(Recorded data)
----------
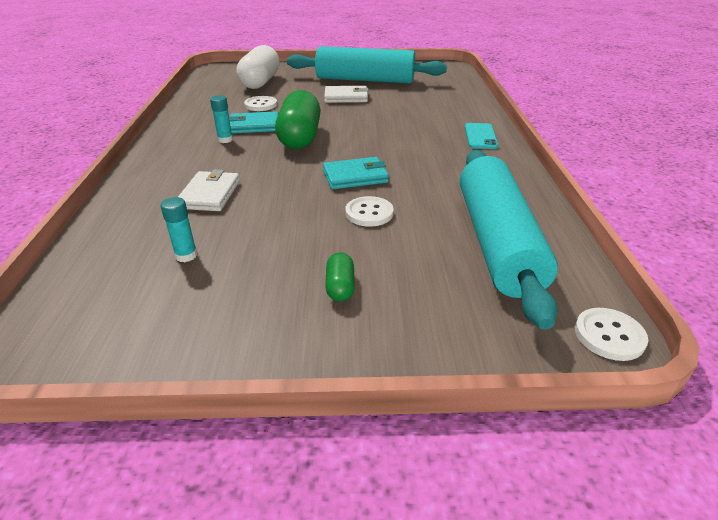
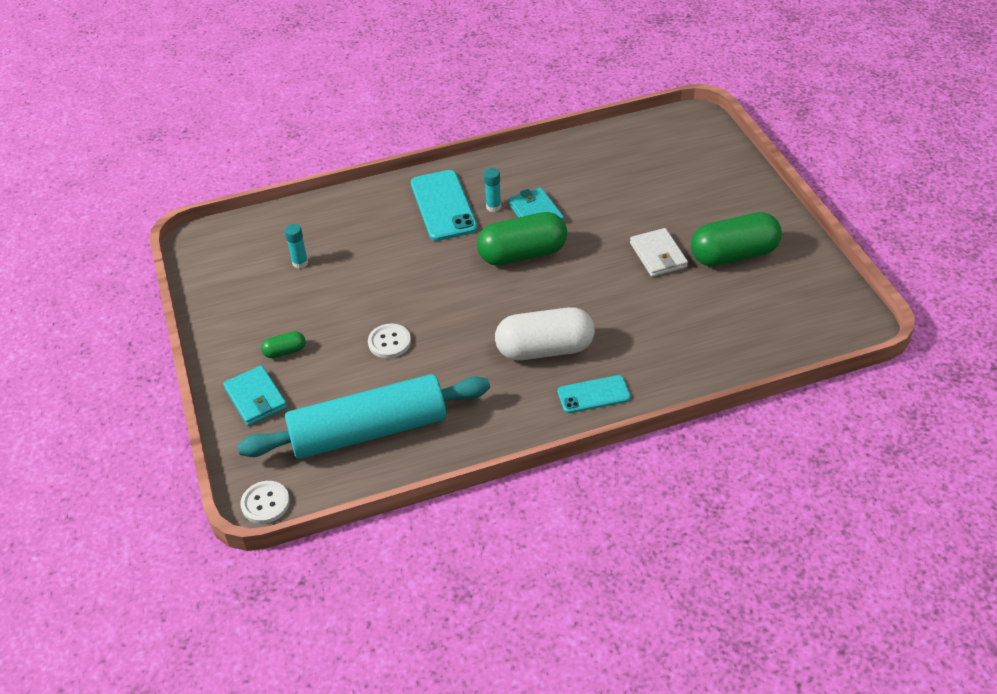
camera: 75 degrees right, 10 degrees up
(195, 160) = (443, 206): none -> turquoise phone
(210, 194) = (387, 239): white wallet -> none
(260, 82) = (668, 170): white capsule -> white capsule (545, 349)
(261, 105) = (595, 197): white button -> none
(355, 176) = (452, 317): turquoise wallet -> turquoise wallet (256, 398)
(365, 80) = (733, 255): turquoise rolling pin -> green capsule

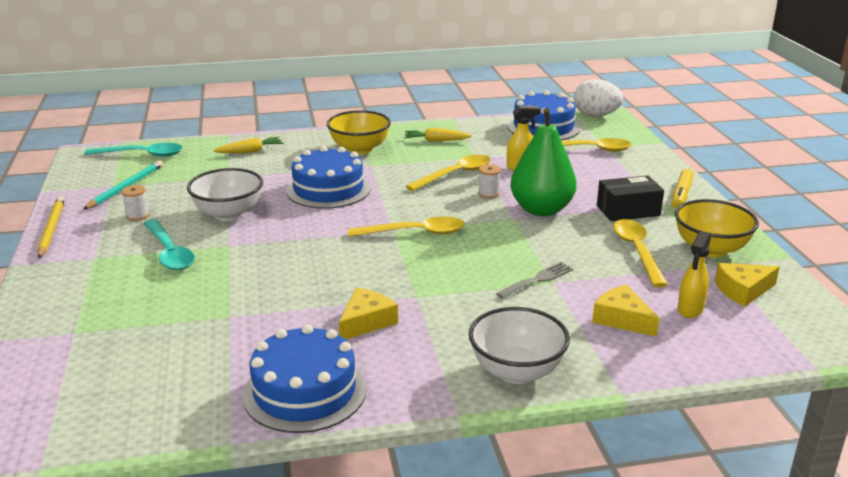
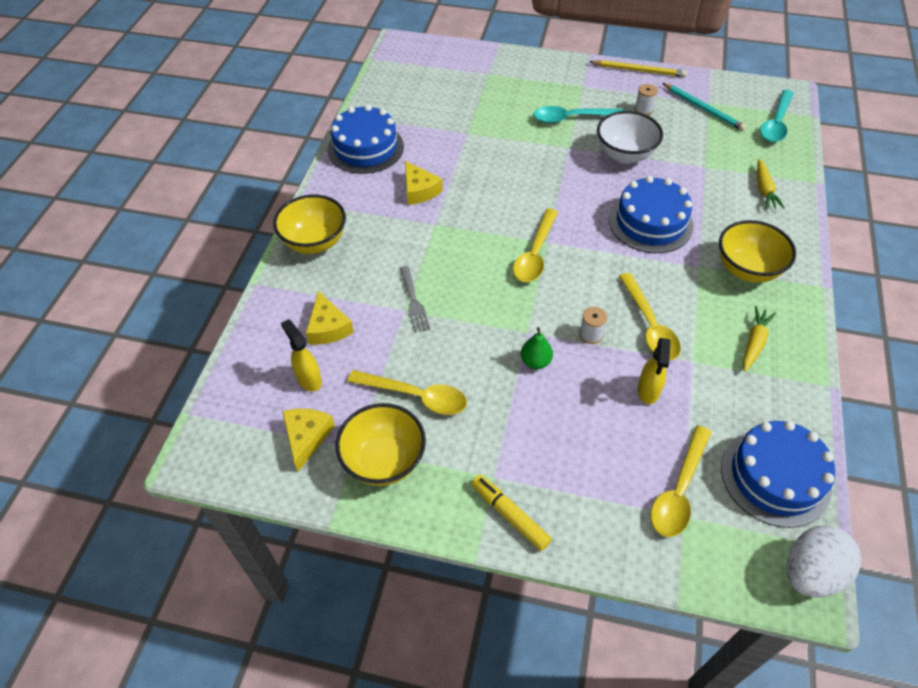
camera: 115 degrees right, 25 degrees up
(516, 371) = (315, 242): white bowl -> yellow bowl
(541, 210) = (535, 361): green pear -> green pear, size x0.45
(622, 319) = (328, 327): yellow cheese -> yellow cheese turned 90 degrees clockwise
(628, 211) = (497, 436): black box -> none

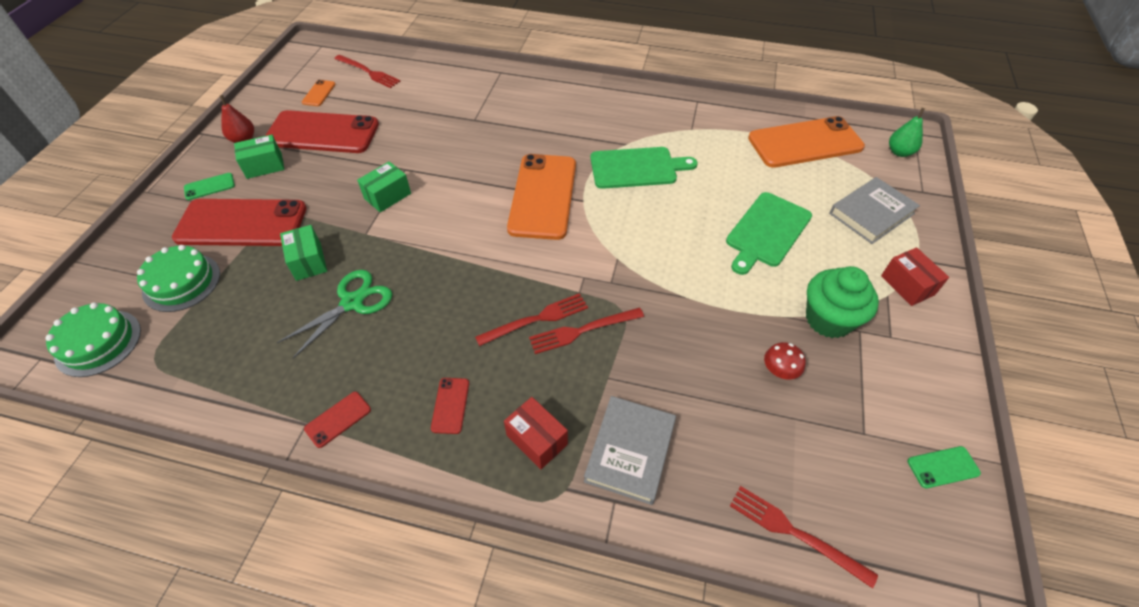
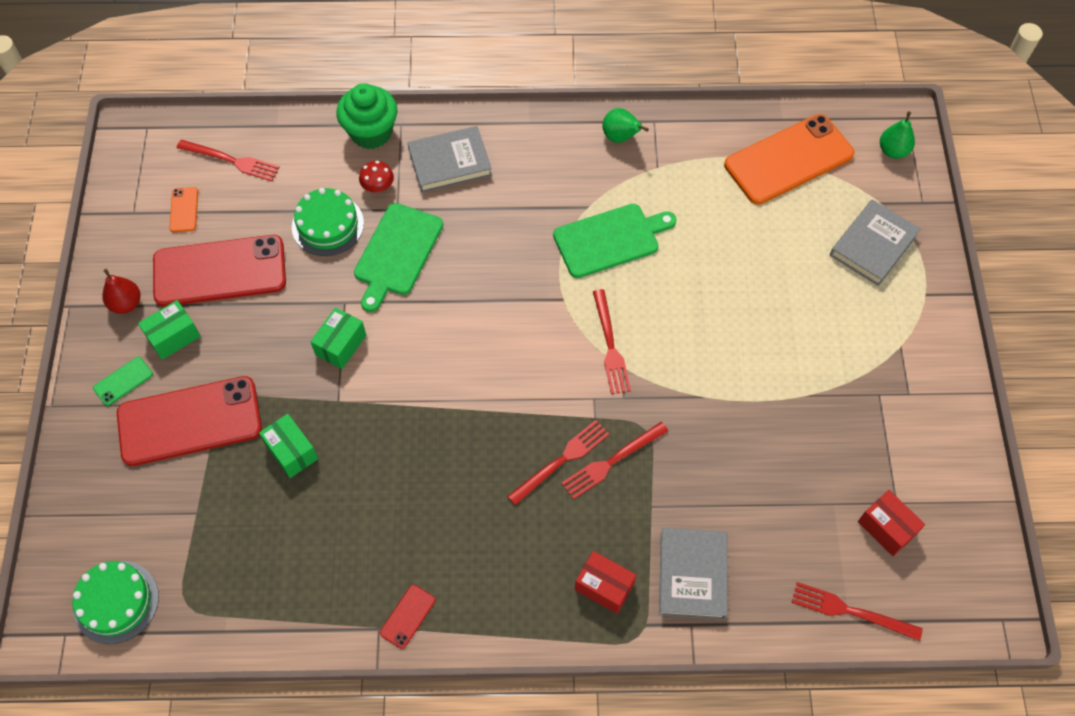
camera: 15 degrees left, 10 degrees up
(181, 282) = (164, 511): green cake -> green cake (328, 225)
(352, 302) = (363, 488): green scissors -> none
(450, 405) = (510, 574): red phone -> none
(527, 99) = (449, 162): none -> grey book
(543, 196) = (517, 304): orange phone -> none
(612, 240) = (610, 345): none -> red fork
(667, 106) = (620, 137): none -> green pear
(766, 231) = (769, 295): green cutting board -> green cutting board (397, 253)
(779, 370) = (811, 457): red mushroom -> red mushroom (378, 186)
(828, 319) = (848, 389): green cupcake -> green cupcake (371, 132)
(907, 285) = (918, 329): red box -> red box (886, 528)
(943, 467) = (967, 518): green phone -> none

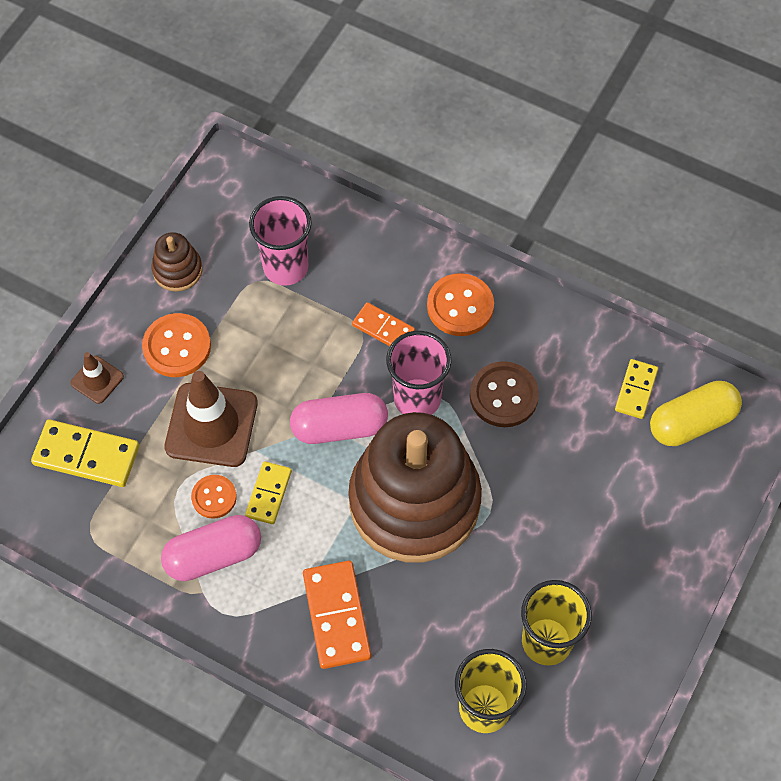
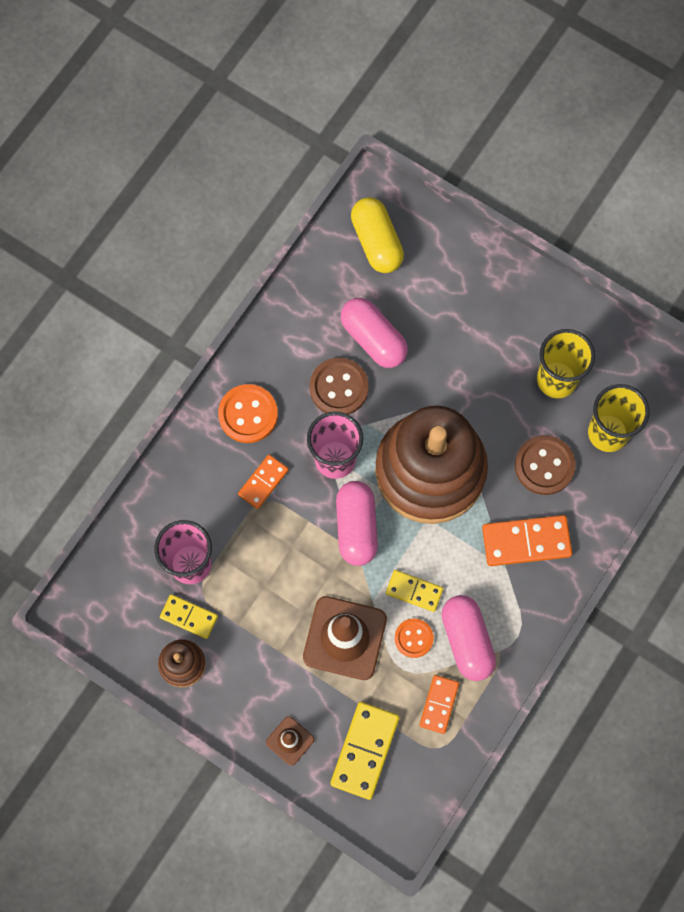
camera: 85 degrees left, 10 degrees up
(139, 529) = (439, 704): none -> orange domino
(177, 346) = (263, 666): orange button -> none
(433, 632) = (544, 465): none -> brown button
(569, 428) = (373, 339): none -> pink capsule
(636, 390) = (343, 281): yellow domino -> yellow domino (189, 616)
----------
▸ **Instructions for the task**: None of the pictures should appear, though every line of the data above must be reproduced exactly.

▸ **Exercise result**:
camera: 75 degrees right, 10 degrees up
(195, 160) = (443, 206): none -> turquoise phone
(210, 194) = (387, 239): white wallet -> none
(260, 82) = (668, 170): white capsule -> white capsule (545, 349)
(261, 105) = (595, 197): white button -> none
(355, 176) = (452, 317): turquoise wallet -> turquoise wallet (256, 398)
(365, 80) = (733, 255): turquoise rolling pin -> green capsule

camera: 115 degrees right, 25 degrees up
(516, 371) = (315, 242): white bowl -> yellow bowl
(541, 210) = (535, 361): green pear -> green pear, size x0.45
(622, 319) = (328, 327): yellow cheese -> yellow cheese turned 90 degrees clockwise
(628, 211) = (497, 436): black box -> none

camera: 15 degrees left, 10 degrees up
(181, 282) = (164, 511): green cake -> green cake (328, 225)
(352, 302) = (363, 488): green scissors -> none
(450, 405) = (510, 574): red phone -> none
(527, 99) = (449, 162): none -> grey book
(543, 196) = (517, 304): orange phone -> none
(612, 240) = (610, 345): none -> red fork
(667, 106) = (620, 137): none -> green pear
(766, 231) = (769, 295): green cutting board -> green cutting board (397, 253)
(779, 370) = (811, 457): red mushroom -> red mushroom (378, 186)
(828, 319) = (848, 389): green cupcake -> green cupcake (371, 132)
(907, 285) = (918, 329): red box -> red box (886, 528)
(943, 467) = (967, 518): green phone -> none

camera: 85 degrees left, 10 degrees up
(139, 529) = (439, 704): none -> orange domino
(177, 346) = (263, 666): orange button -> none
(433, 632) = (544, 465): none -> brown button
(569, 428) = (373, 339): none -> pink capsule
(636, 390) = (343, 281): yellow domino -> yellow domino (189, 616)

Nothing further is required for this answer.